>>>>>

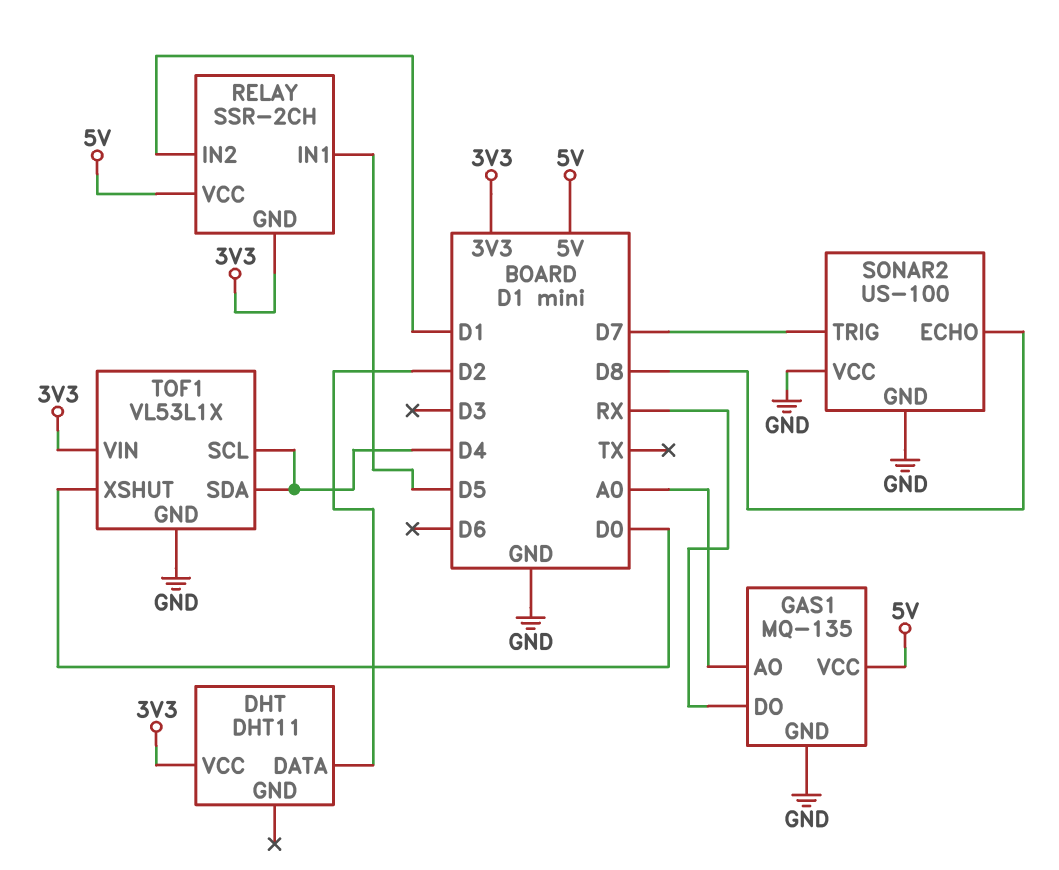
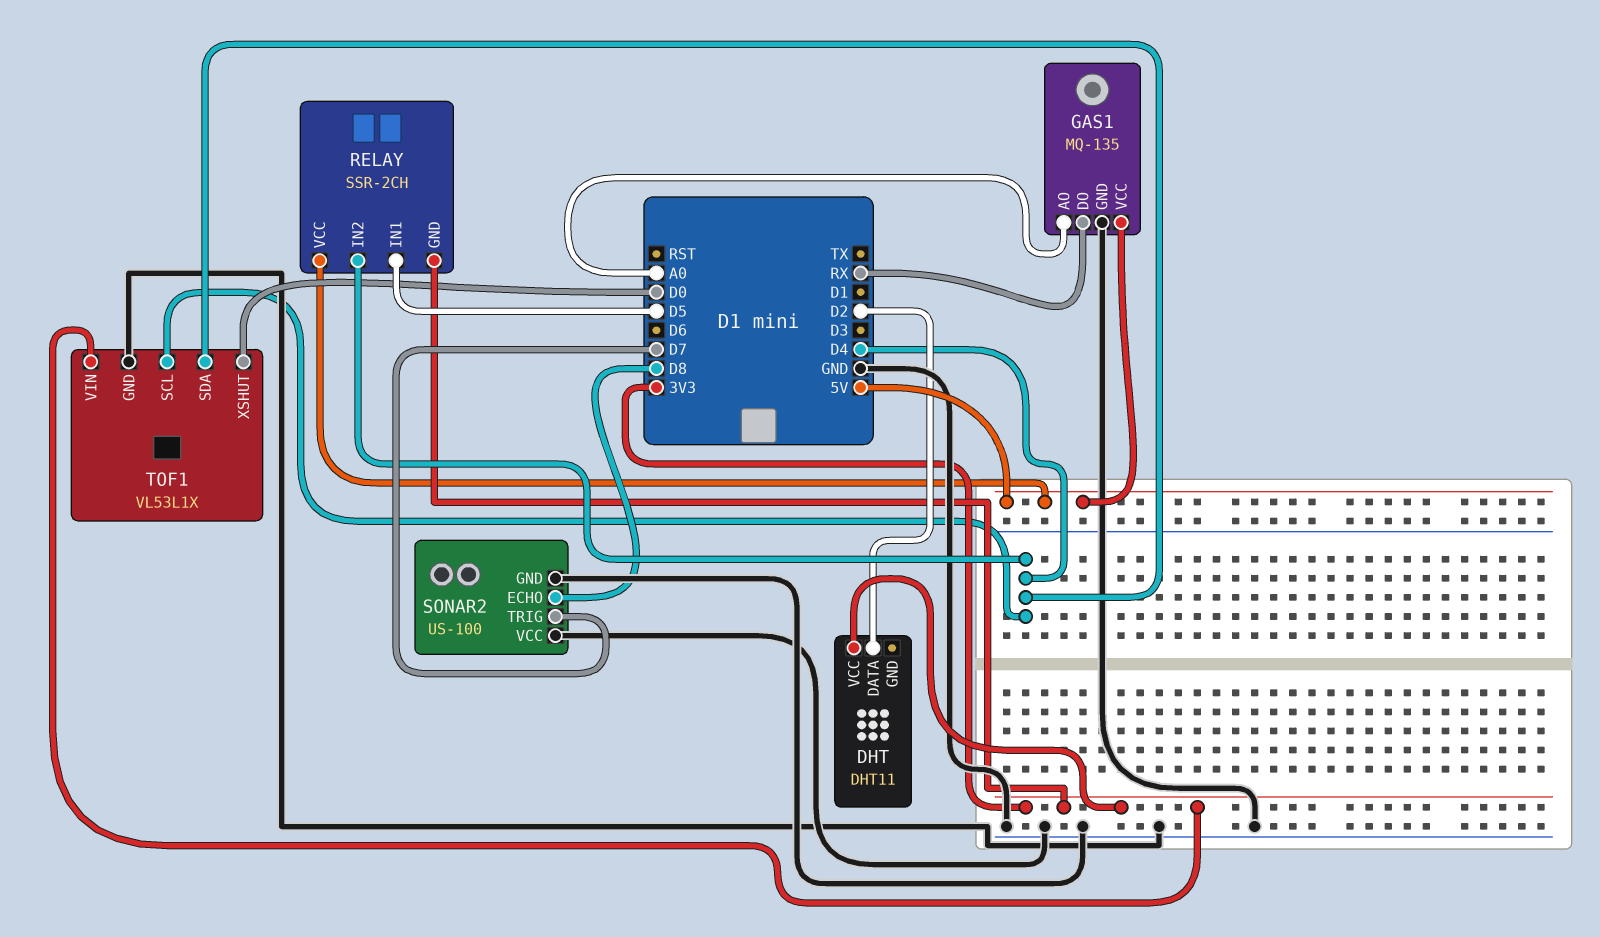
RELAY pin IN2: D1 -> D4

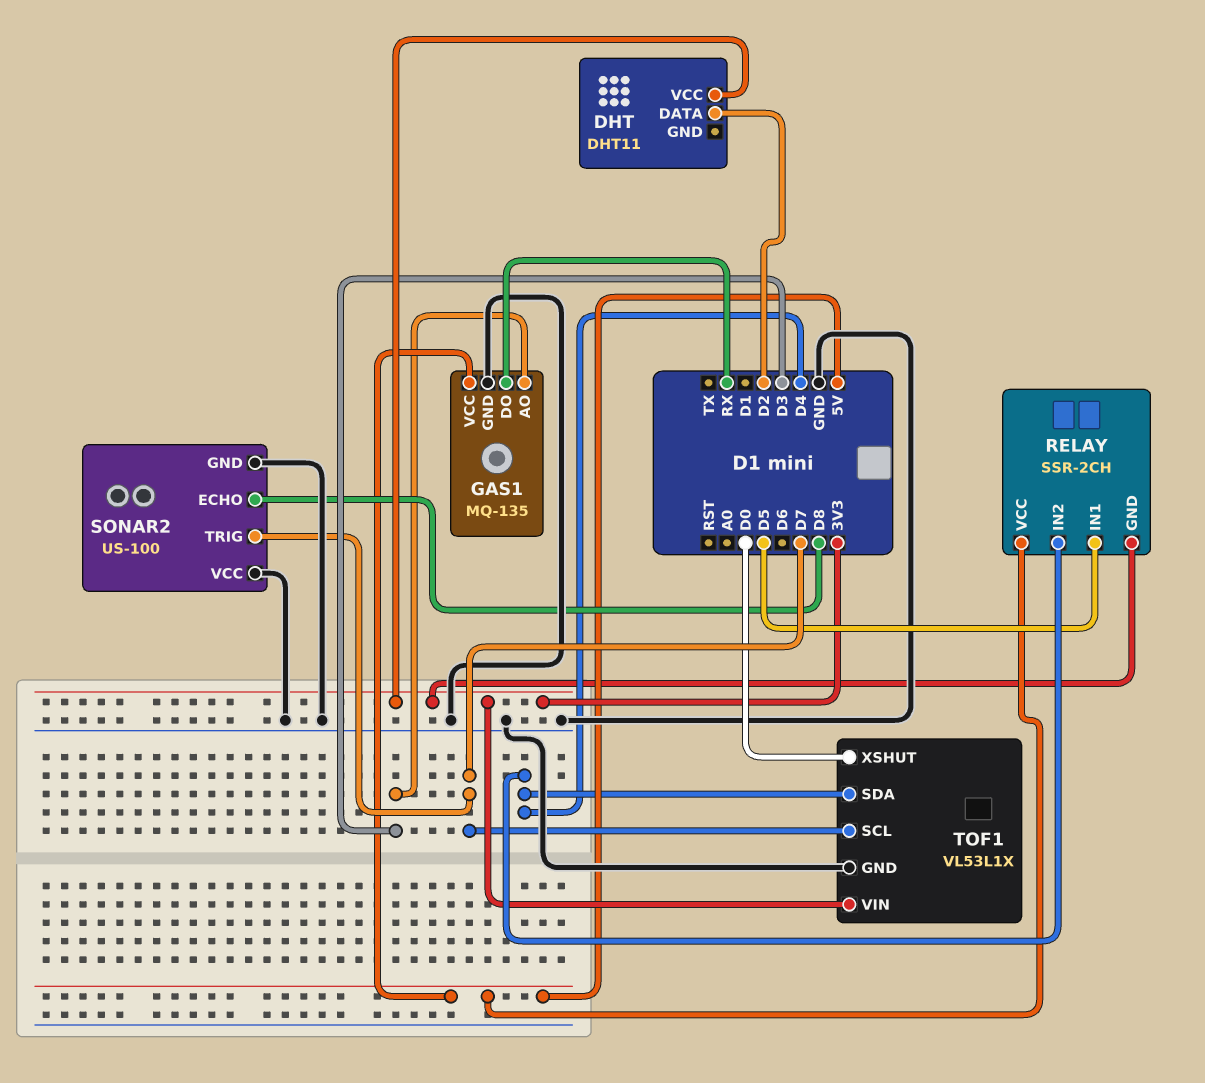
GAS1 pin AO: A0 -> D3
TOF1 pin SCL: D4 -> D7

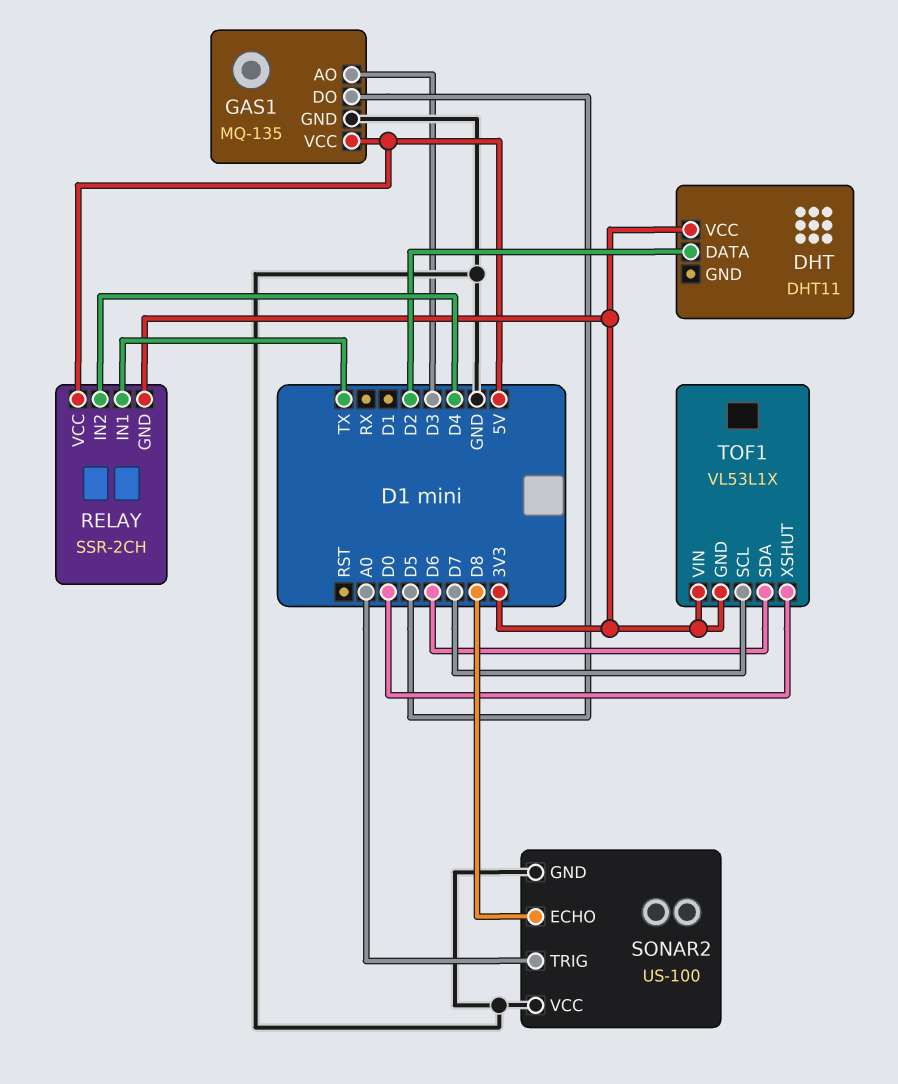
GAS1 pin DO: RX -> D5
RELAY pin IN1: D5 -> TX
SONAR2 pin TRIG: D7 -> A0
TOF1 pin GND: GND -> 3V3
TOF1 pin SDA: D4 -> D6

<<<<<

_WHAT TO WORK ON_
In the listing, count the lines that contain the word "RELAY", then give the number and nothing more.

_ANSWER BOX_
2